### Input records
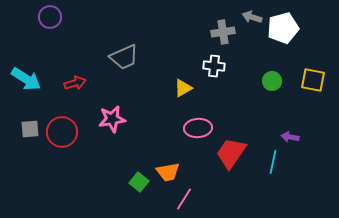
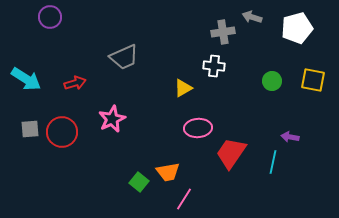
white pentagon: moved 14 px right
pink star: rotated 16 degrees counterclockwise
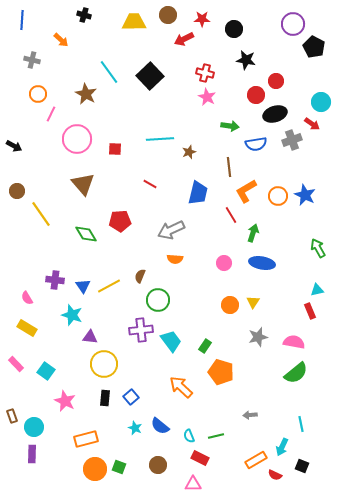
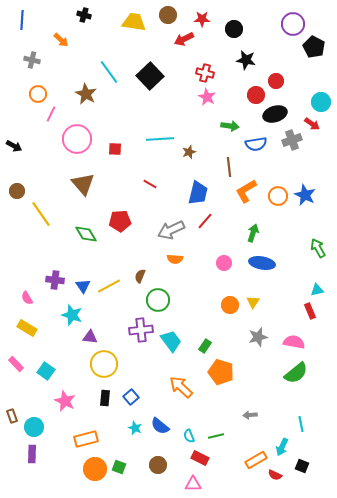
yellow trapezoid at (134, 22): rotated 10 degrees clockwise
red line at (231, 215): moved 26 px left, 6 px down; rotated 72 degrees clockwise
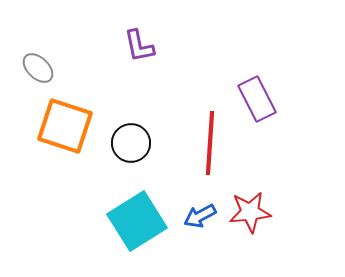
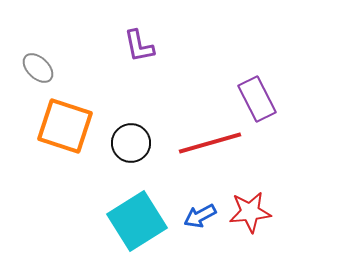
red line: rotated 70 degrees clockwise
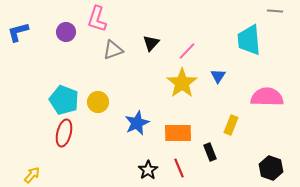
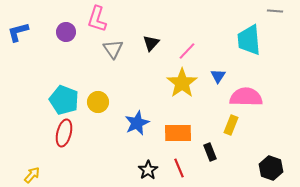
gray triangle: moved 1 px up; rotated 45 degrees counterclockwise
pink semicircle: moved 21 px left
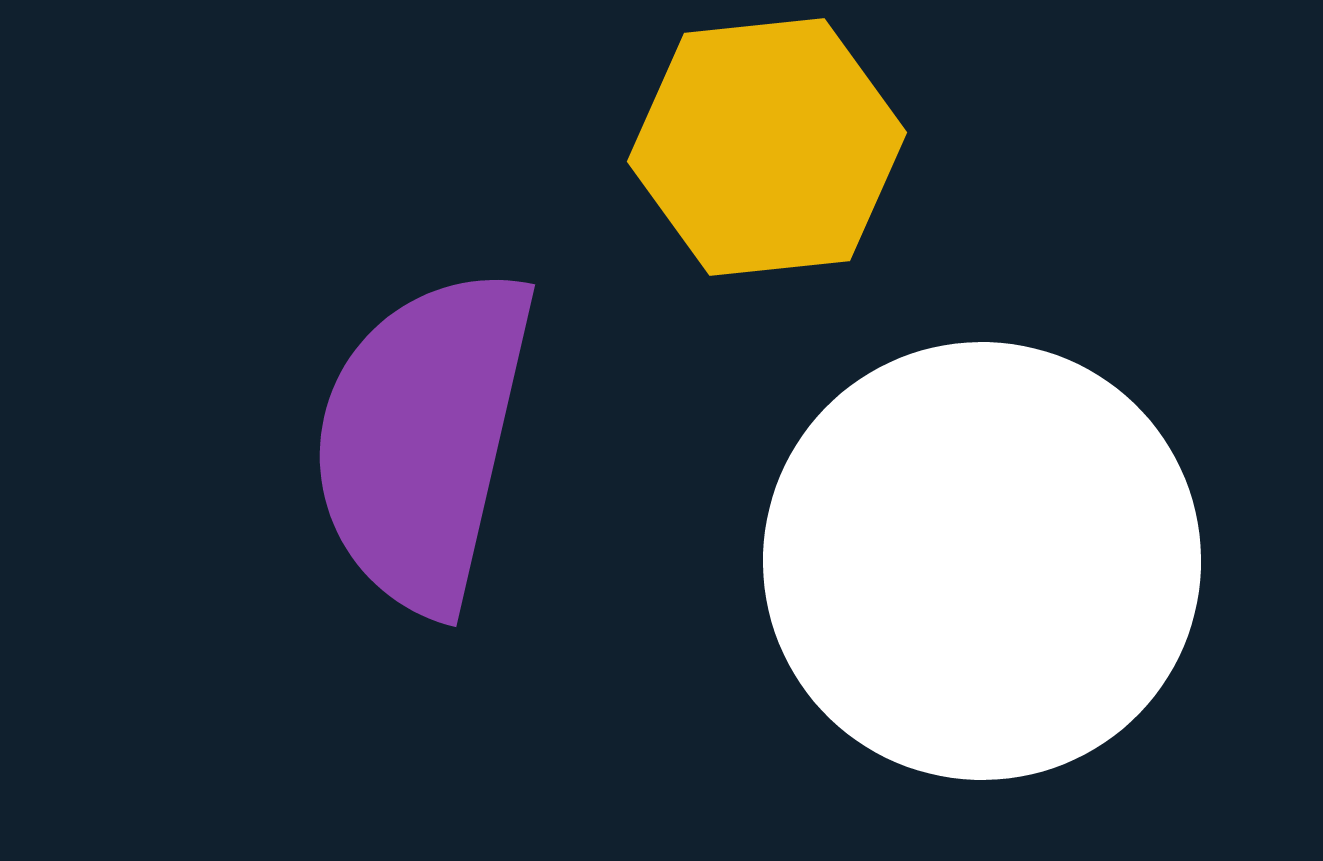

==

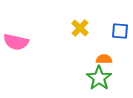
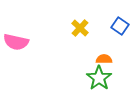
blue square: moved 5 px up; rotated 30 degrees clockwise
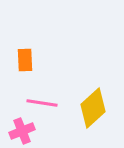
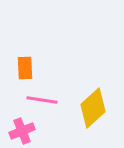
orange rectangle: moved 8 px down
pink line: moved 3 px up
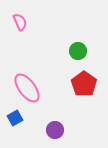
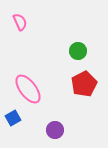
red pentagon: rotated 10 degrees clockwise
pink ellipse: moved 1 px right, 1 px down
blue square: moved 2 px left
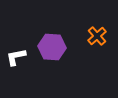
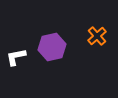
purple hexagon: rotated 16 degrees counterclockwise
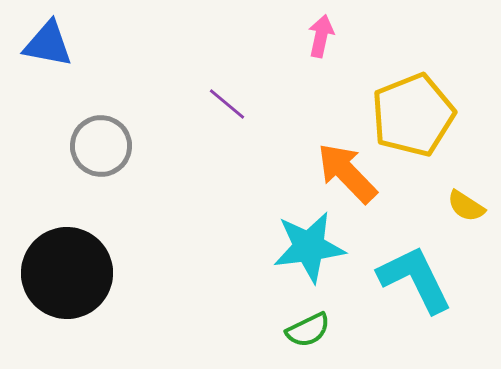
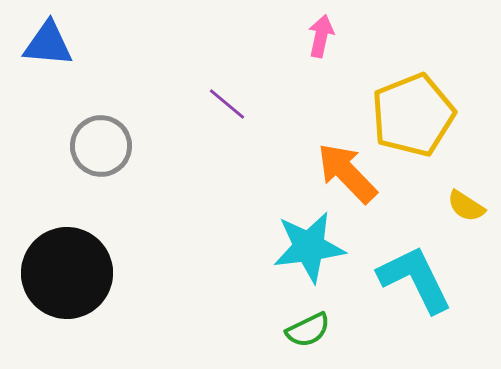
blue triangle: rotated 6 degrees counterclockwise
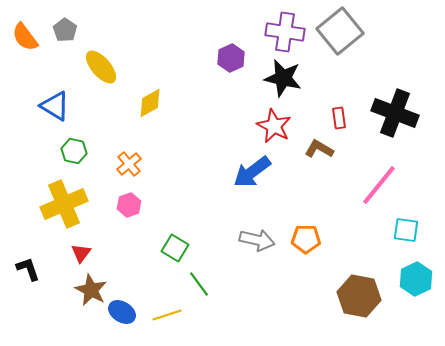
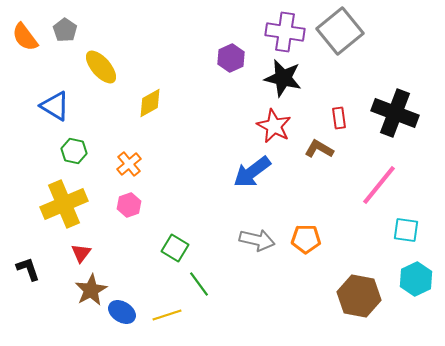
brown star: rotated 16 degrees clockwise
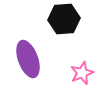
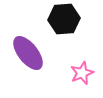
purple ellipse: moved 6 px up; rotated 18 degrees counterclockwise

...

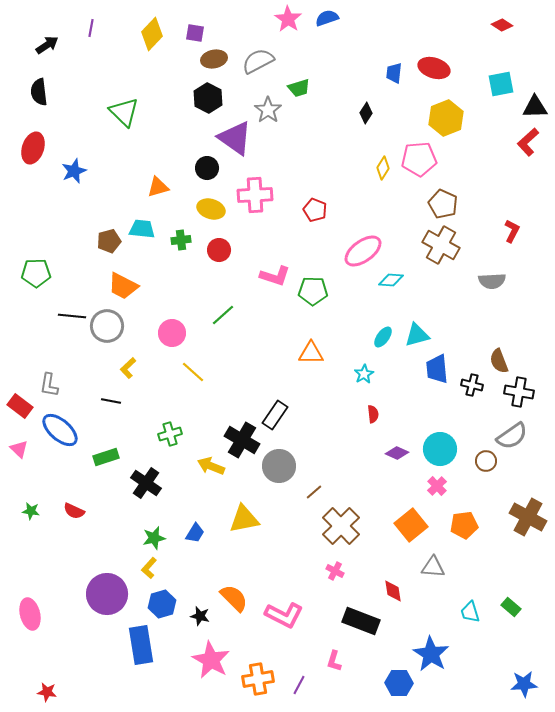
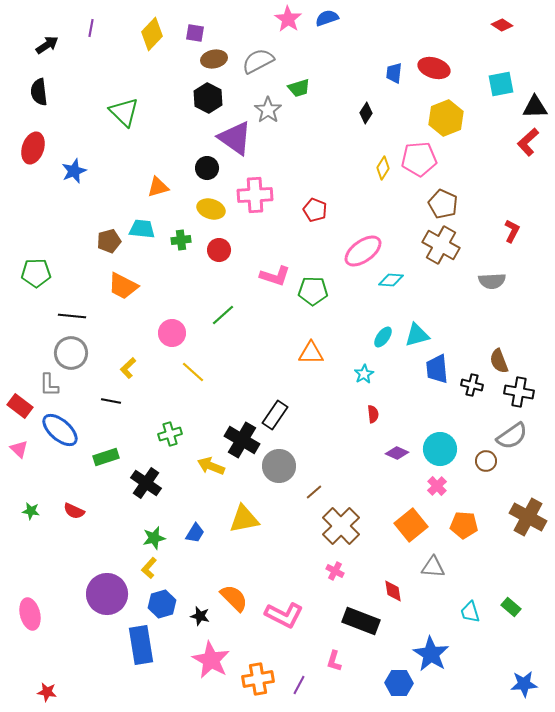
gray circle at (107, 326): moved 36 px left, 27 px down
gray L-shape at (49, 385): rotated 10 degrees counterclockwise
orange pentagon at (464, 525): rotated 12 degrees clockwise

### Given problem
Print the lines from the line with "red pentagon: rotated 10 degrees clockwise" up to and including the line with "brown star: rotated 16 degrees clockwise". Leave the pictures out of your answer.

### In response
red pentagon: rotated 10 degrees clockwise
pink ellipse: moved 1 px right, 1 px down
blue square: moved 2 px left
purple hexagon: rotated 16 degrees counterclockwise
blue triangle: rotated 6 degrees counterclockwise
brown star: rotated 16 degrees clockwise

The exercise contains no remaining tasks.